WHAT YOU WILL DO: Copy out all of the data exactly as it appears.

::: DATA SUPPLIED :::

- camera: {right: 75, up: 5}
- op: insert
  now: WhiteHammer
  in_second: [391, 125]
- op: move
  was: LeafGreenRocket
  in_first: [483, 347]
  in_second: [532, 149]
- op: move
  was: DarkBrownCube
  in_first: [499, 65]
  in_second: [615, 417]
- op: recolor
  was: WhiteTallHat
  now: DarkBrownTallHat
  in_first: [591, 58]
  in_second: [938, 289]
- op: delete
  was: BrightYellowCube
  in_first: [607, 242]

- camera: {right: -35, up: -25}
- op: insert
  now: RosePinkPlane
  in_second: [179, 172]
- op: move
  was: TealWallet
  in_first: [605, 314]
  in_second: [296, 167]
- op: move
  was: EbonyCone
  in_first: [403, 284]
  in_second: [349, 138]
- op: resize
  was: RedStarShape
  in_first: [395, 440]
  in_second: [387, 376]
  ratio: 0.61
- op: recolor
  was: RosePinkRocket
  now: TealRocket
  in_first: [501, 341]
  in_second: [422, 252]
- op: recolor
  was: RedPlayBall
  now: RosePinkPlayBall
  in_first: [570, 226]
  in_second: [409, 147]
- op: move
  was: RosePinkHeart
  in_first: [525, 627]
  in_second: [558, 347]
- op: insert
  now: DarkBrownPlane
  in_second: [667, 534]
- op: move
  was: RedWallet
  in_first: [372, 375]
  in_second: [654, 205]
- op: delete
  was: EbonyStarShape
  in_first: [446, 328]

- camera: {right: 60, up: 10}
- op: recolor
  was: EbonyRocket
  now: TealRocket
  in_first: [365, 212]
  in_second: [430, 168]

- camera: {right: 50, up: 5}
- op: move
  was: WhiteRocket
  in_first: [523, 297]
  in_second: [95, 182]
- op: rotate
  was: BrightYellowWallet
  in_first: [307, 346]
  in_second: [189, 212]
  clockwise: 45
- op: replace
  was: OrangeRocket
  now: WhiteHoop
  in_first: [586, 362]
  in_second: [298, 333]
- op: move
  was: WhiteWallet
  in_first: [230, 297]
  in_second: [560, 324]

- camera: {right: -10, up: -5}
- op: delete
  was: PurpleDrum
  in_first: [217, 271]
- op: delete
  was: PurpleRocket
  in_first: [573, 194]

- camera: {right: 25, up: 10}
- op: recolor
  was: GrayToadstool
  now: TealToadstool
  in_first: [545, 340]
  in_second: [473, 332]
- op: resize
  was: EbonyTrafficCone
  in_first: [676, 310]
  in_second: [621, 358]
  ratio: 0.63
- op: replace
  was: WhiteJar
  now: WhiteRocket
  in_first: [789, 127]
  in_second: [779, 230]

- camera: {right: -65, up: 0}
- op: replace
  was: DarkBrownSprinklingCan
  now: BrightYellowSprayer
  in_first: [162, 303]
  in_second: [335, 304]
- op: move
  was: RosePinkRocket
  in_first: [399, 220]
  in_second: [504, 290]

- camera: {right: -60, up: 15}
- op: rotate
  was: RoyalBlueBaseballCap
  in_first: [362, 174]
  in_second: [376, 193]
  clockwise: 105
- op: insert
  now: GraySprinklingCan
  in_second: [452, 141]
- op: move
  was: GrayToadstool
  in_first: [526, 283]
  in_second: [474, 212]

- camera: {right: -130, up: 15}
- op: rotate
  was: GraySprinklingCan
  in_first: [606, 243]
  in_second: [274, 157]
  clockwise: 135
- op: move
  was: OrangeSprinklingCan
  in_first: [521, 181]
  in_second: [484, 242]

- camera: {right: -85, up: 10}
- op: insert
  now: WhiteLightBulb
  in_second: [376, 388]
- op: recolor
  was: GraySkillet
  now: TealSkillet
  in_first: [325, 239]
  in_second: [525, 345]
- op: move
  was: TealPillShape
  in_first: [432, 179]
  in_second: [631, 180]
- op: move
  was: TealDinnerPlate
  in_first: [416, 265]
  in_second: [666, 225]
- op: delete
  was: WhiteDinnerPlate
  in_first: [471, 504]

:::

EXERCISE RESULT:
- camera: {right: 75, up: 5}
- op: insert
  now: WhiteHammer
  in_second: [391, 125]
- op: move
  was: LeafGreenRocket
  in_first: [483, 347]
  in_second: [532, 149]
- op: move
  was: DarkBrownCube
  in_first: [499, 65]
  in_second: [615, 417]
- op: recolor
  was: WhiteTallHat
  now: DarkBrownTallHat
  in_first: [591, 58]
  in_second: [938, 289]
- op: delete
  was: BrightYellowCube
  in_first: [607, 242]

- camera: {right: -35, up: -25}
- op: insert
  now: RosePinkPlane
  in_second: [179, 172]
- op: move
  was: TealWallet
  in_first: [605, 314]
  in_second: [296, 167]
- op: move
  was: EbonyCone
  in_first: [403, 284]
  in_second: [349, 138]
- op: resize
  was: RedStarShape
  in_first: [395, 440]
  in_second: [387, 376]
  ratio: 0.61
- op: recolor
  was: RosePinkRocket
  now: TealRocket
  in_first: [501, 341]
  in_second: [422, 252]
- op: recolor
  was: RedPlayBall
  now: RosePinkPlayBall
  in_first: [570, 226]
  in_second: [409, 147]
- op: move
  was: RosePinkHeart
  in_first: [525, 627]
  in_second: [558, 347]
- op: insert
  now: DarkBrownPlane
  in_second: [667, 534]
- op: move
  was: RedWallet
  in_first: [372, 375]
  in_second: [654, 205]
- op: delete
  was: EbonyStarShape
  in_first: [446, 328]

- camera: {right: 60, up: 10}
- op: recolor
  was: EbonyRocket
  now: TealRocket
  in_first: [365, 212]
  in_second: [430, 168]

- camera: {right: 50, up: 5}
- op: move
  was: WhiteRocket
  in_first: [523, 297]
  in_second: [95, 182]
- op: rotate
  was: BrightYellowWallet
  in_first: [307, 346]
  in_second: [189, 212]
  clockwise: 45
- op: replace
  was: OrangeRocket
  now: WhiteHoop
  in_first: [586, 362]
  in_second: [298, 333]
- op: move
  was: WhiteWallet
  in_first: [230, 297]
  in_second: [560, 324]

- camera: {right: -10, up: -5}
- op: delete
  was: PurpleDrum
  in_first: [217, 271]
- op: delete
  was: PurpleRocket
  in_first: [573, 194]

- camera: {right: 25, up: 10}
- op: recolor
  was: GrayToadstool
  now: TealToadstool
  in_first: [545, 340]
  in_second: [473, 332]
- op: resize
  was: EbonyTrafficCone
  in_first: [676, 310]
  in_second: [621, 358]
  ratio: 0.63
- op: replace
  was: WhiteJar
  now: WhiteRocket
  in_first: [789, 127]
  in_second: [779, 230]

- camera: {right: -65, up: 0}
- op: replace
  was: DarkBrownSprinklingCan
  now: BrightYellowSprayer
  in_first: [162, 303]
  in_second: [335, 304]
- op: move
  was: RosePinkRocket
  in_first: [399, 220]
  in_second: [504, 290]

- camera: {right: -60, up: 15}
- op: rotate
  was: RoyalBlueBaseballCap
  in_first: [362, 174]
  in_second: [376, 193]
  clockwise: 105
- op: insert
  now: GraySprinklingCan
  in_second: [452, 141]
- op: move
  was: GrayToadstool
  in_first: [526, 283]
  in_second: [474, 212]

- camera: {right: -130, up: 15}
- op: rotate
  was: GraySprinklingCan
  in_first: [606, 243]
  in_second: [274, 157]
  clockwise: 135
- op: move
  was: OrangeSprinklingCan
  in_first: [521, 181]
  in_second: [484, 242]

- camera: {right: -85, up: 10}
- op: insert
  now: WhiteLightBulb
  in_second: [376, 388]
- op: recolor
  was: GraySkillet
  now: TealSkillet
  in_first: [325, 239]
  in_second: [525, 345]
- op: move
  was: TealPillShape
  in_first: [432, 179]
  in_second: [631, 180]
- op: move
  was: TealDinnerPlate
  in_first: [416, 265]
  in_second: [666, 225]
- op: delete
  was: WhiteDinnerPlate
  in_first: [471, 504]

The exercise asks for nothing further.